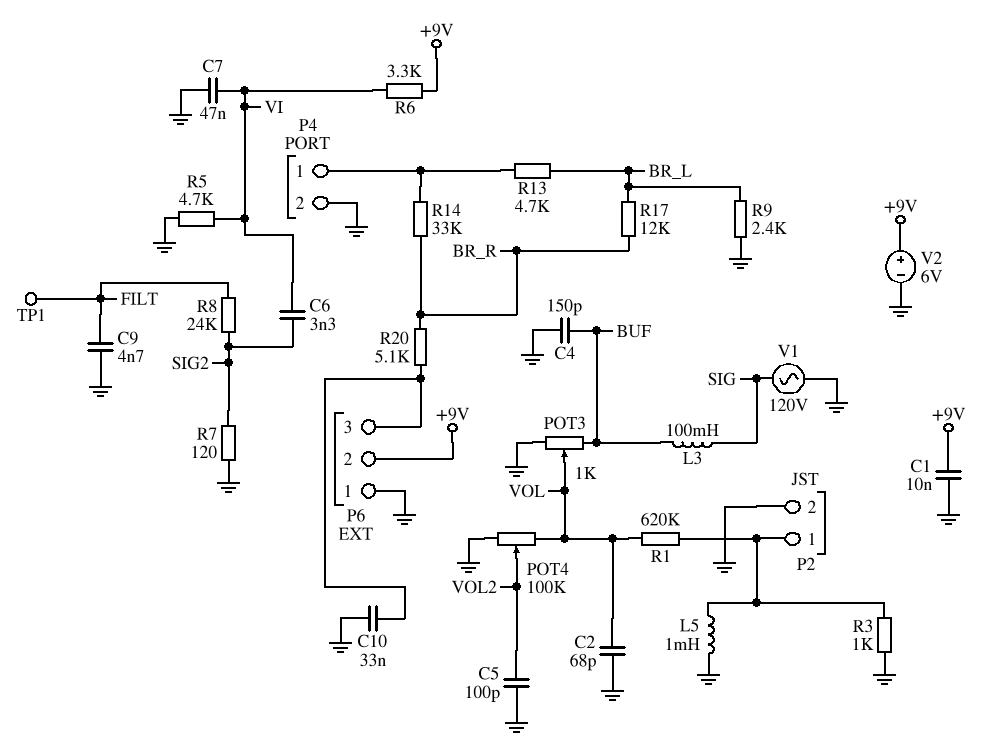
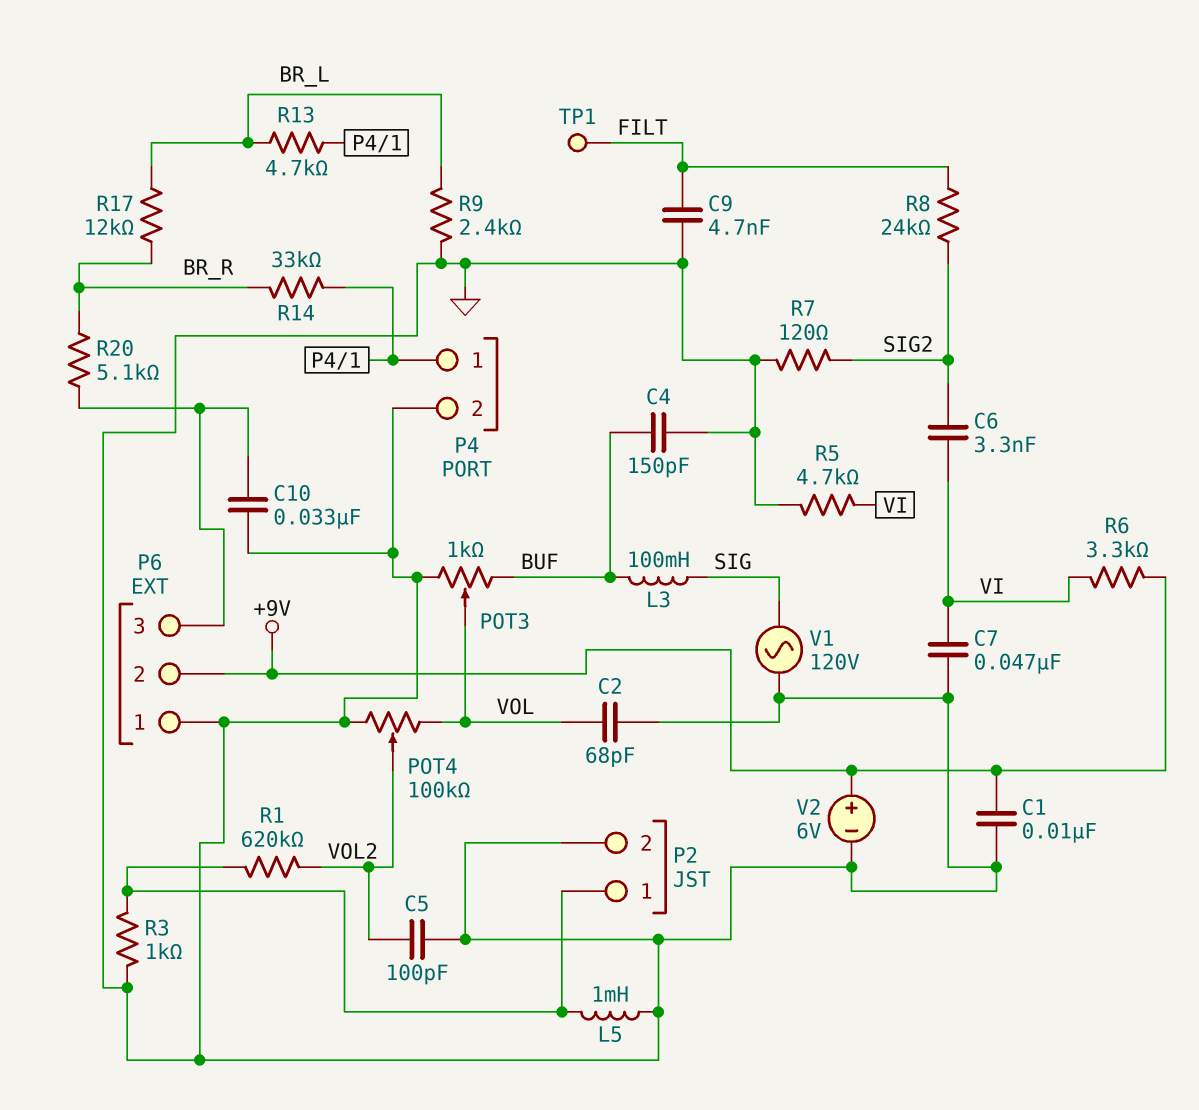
R1: 620k (P2/1, VOL) -> 620k (P2/1, VOL2)

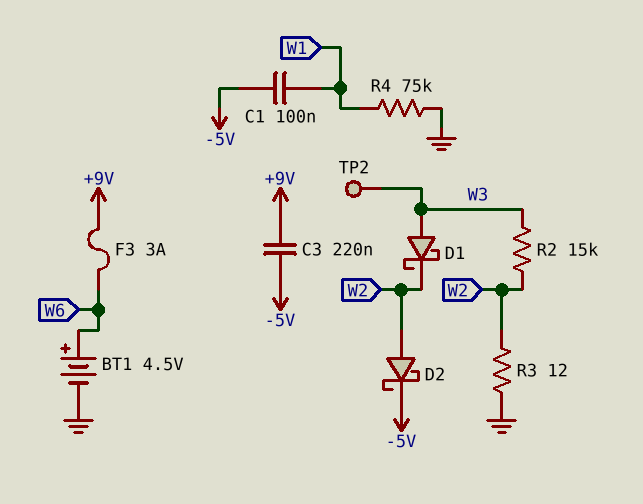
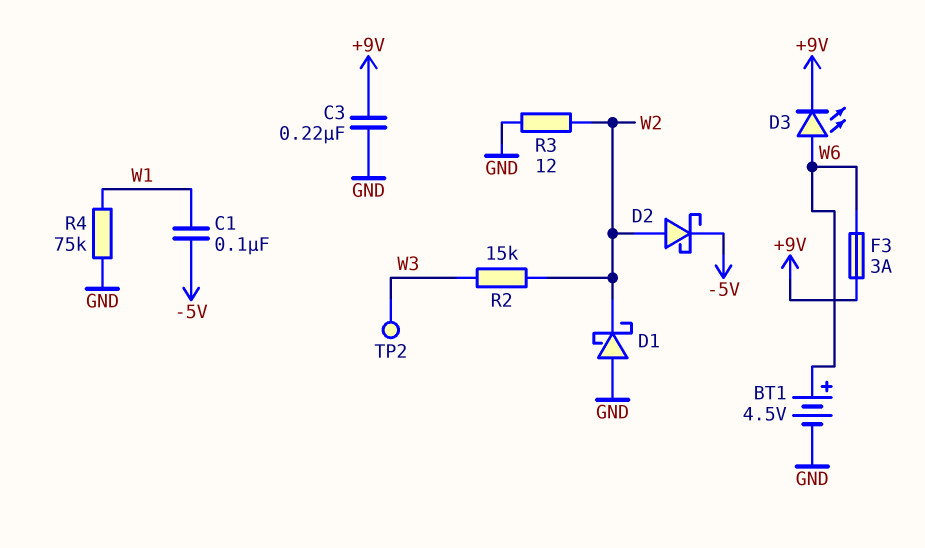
C3: 220nF (+9V, -5V) -> 220nF (+9V, GND)
D1: schottky (A W3, K W2) -> schottky (A GND, K W2)
D3: none -> LED (A W6, K +9V)

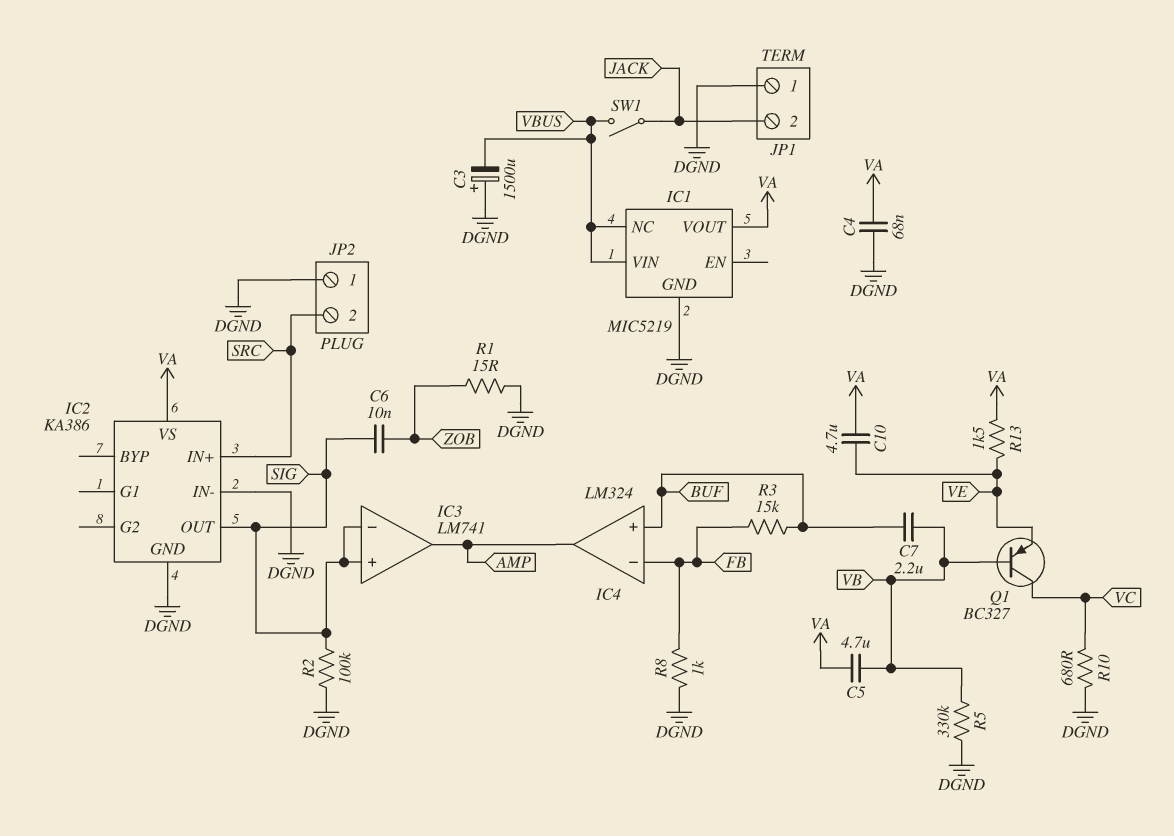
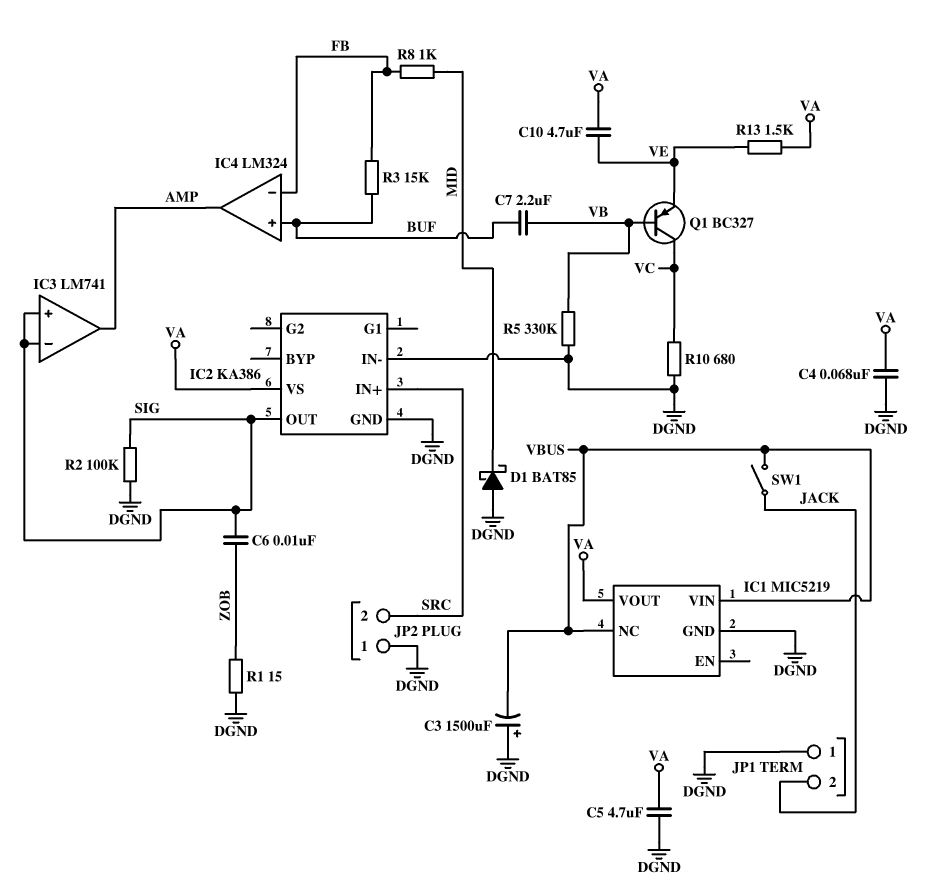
C5: 4.7uF (VA, VB) -> 4.7uF (DGND, VA)
D1: none -> schottky BAT85 (A DGND, K MID)
R8: 1k (DGND, FB) -> 1k (FB, MID)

Work required: The response is the full listing, copied exactly, with the pictures omitted.

Expected answer:
R1: 620k (P2/1, VOL) -> 620k (P2/1, VOL2)

C3: 220nF (+9V, -5V) -> 220nF (+9V, GND)
D1: schottky (A W3, K W2) -> schottky (A GND, K W2)
D3: none -> LED (A W6, K +9V)

C5: 4.7uF (VA, VB) -> 4.7uF (DGND, VA)
D1: none -> schottky BAT85 (A DGND, K MID)
R8: 1k (DGND, FB) -> 1k (FB, MID)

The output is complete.